▸ TASK GOAL
Set down the records exactly as they stand, except for any pictures, which you should omit.

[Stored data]
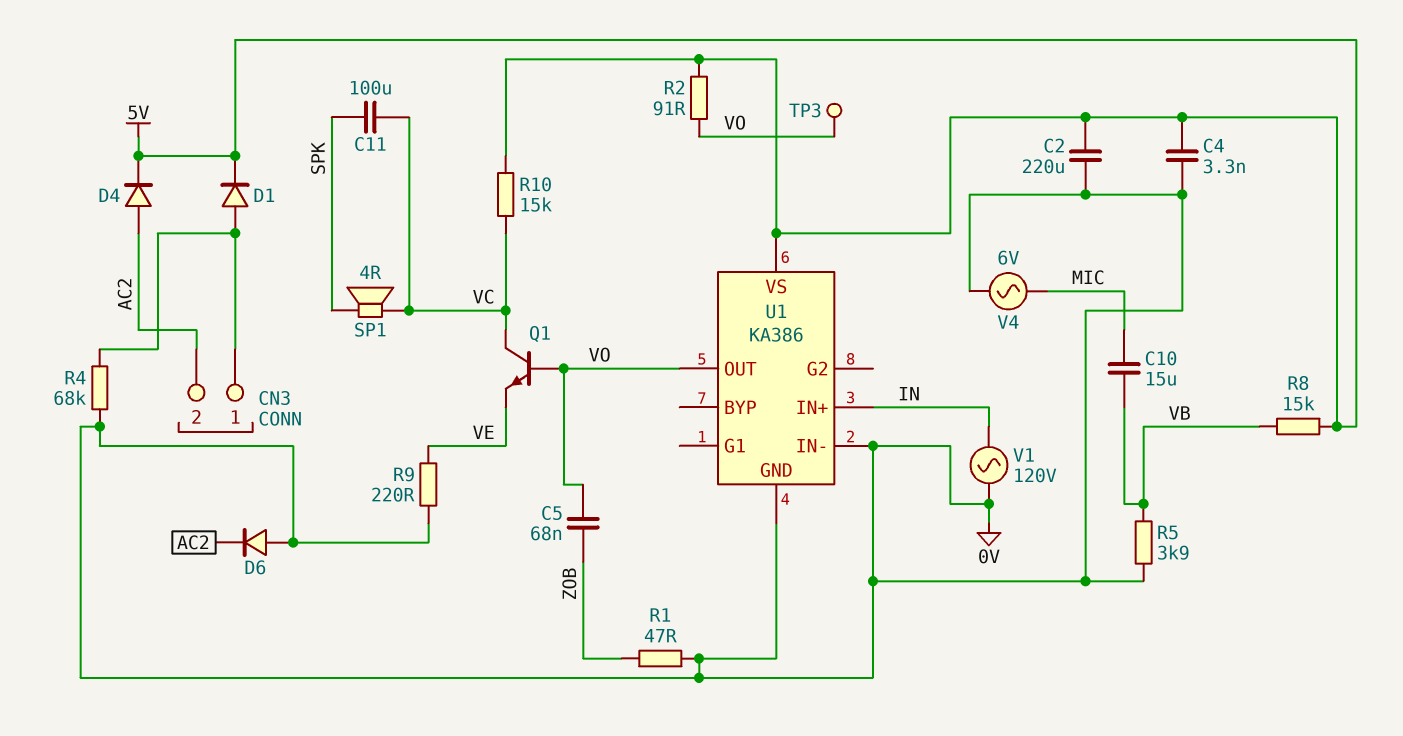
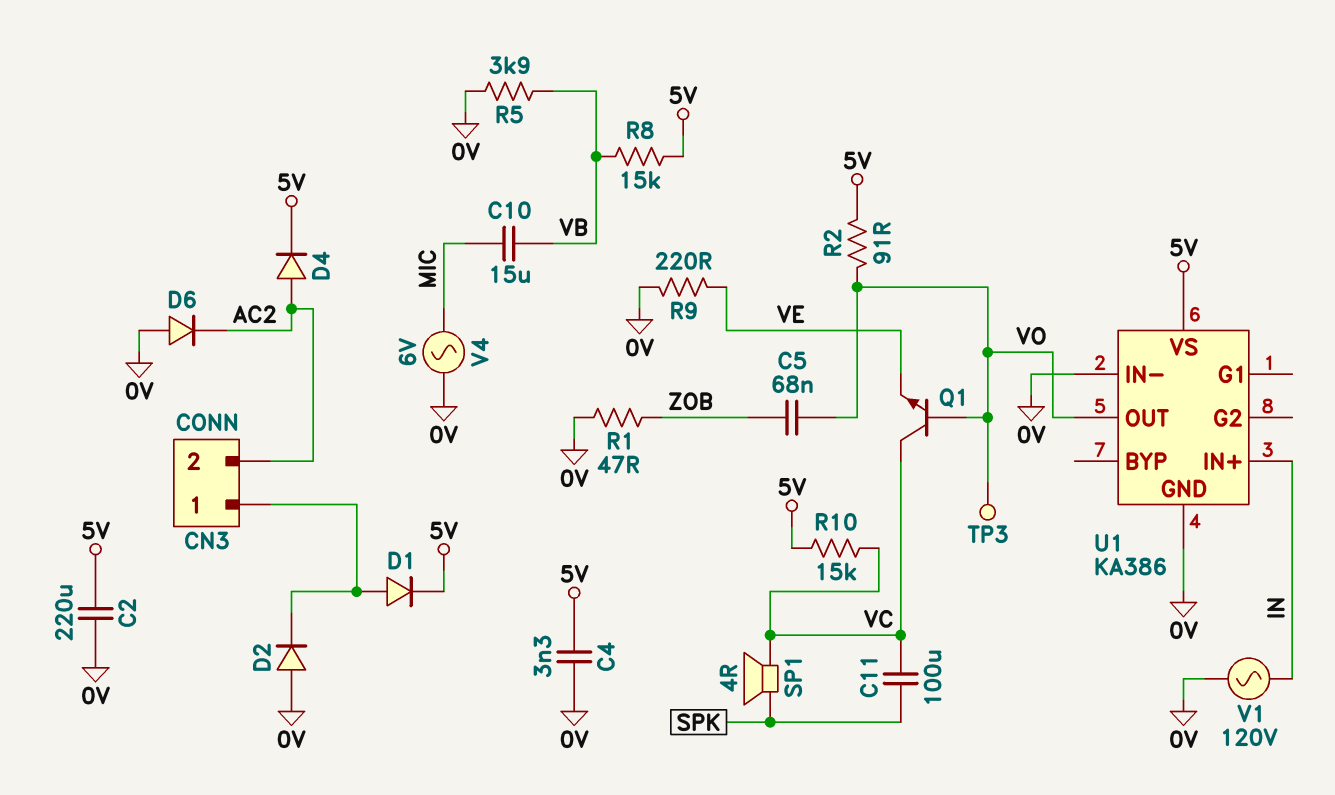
D2: none -> diode (A 0V, K CN3/1)
R4: 68k (0V, CN3/1) -> none

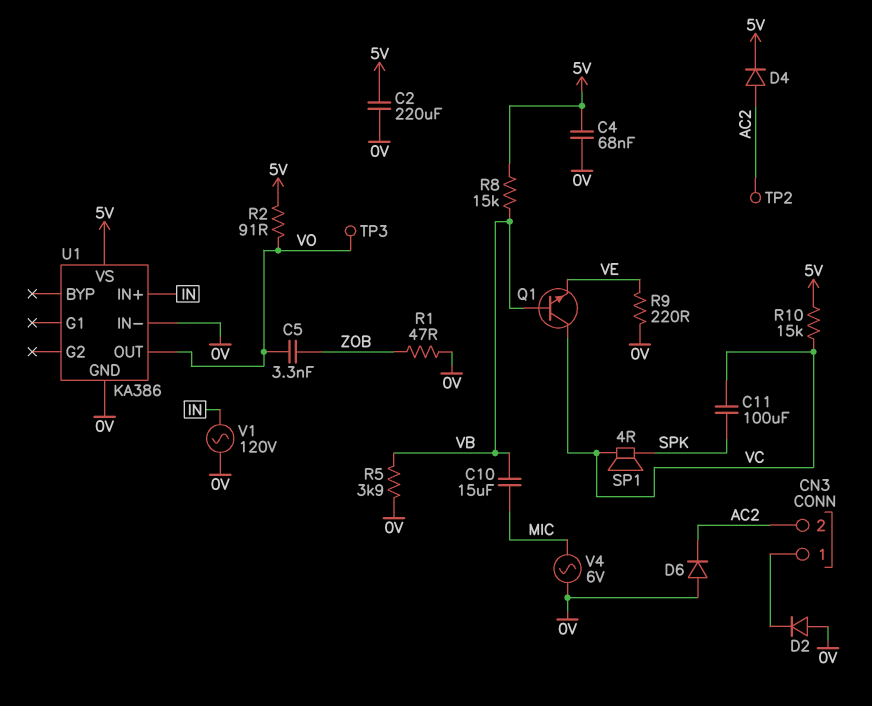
C4: 3.3nF (0V, 5V) -> 68nF (0V, 5V)
C5: 68nF (VO, ZOB) -> 3.3nF (VO, ZOB)
D1: diode (A CN3/1, K 5V) -> none
Q1: NPN (B VO, C VC, E VE) -> NPN (B VB, C VC, E VE)
TP2: none -> test point (AC2)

▸ FINISHED EXERCISE
D2: none -> diode (A 0V, K CN3/1)
R4: 68k (0V, CN3/1) -> none

C4: 3.3nF (0V, 5V) -> 68nF (0V, 5V)
C5: 68nF (VO, ZOB) -> 3.3nF (VO, ZOB)
D1: diode (A CN3/1, K 5V) -> none
Q1: NPN (B VO, C VC, E VE) -> NPN (B VB, C VC, E VE)
TP2: none -> test point (AC2)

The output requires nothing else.